Indique cuántas líneas de las filas siguientes contienen la palabra "ensure". Responda solo con el número.

******

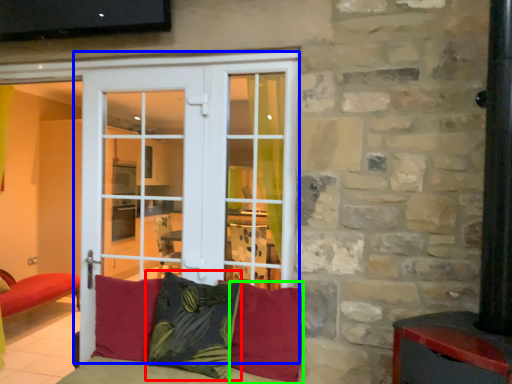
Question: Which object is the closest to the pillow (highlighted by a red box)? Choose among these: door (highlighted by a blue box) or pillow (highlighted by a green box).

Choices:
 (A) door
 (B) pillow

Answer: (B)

******

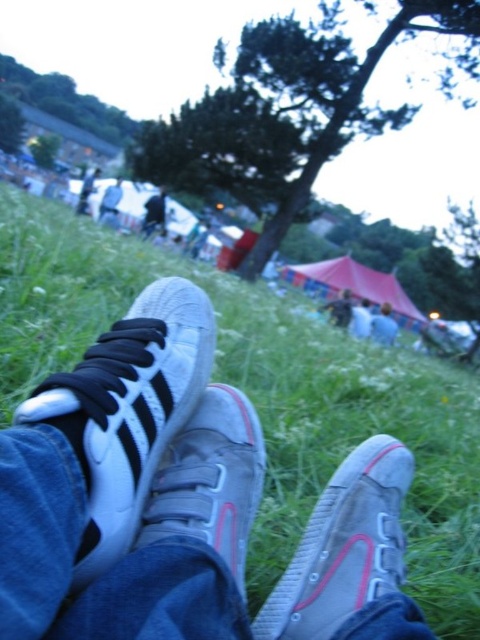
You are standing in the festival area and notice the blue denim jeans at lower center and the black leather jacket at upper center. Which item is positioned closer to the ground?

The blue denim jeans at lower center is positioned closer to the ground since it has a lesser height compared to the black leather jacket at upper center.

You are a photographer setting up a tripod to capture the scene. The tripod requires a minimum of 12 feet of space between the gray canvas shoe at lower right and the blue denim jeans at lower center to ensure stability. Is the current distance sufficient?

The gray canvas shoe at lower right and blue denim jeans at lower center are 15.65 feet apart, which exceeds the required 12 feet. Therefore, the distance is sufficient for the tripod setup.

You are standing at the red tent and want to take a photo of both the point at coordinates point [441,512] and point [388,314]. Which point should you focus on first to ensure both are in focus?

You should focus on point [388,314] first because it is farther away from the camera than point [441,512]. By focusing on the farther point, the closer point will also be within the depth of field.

******

RESPUESTA CORRECTA –
2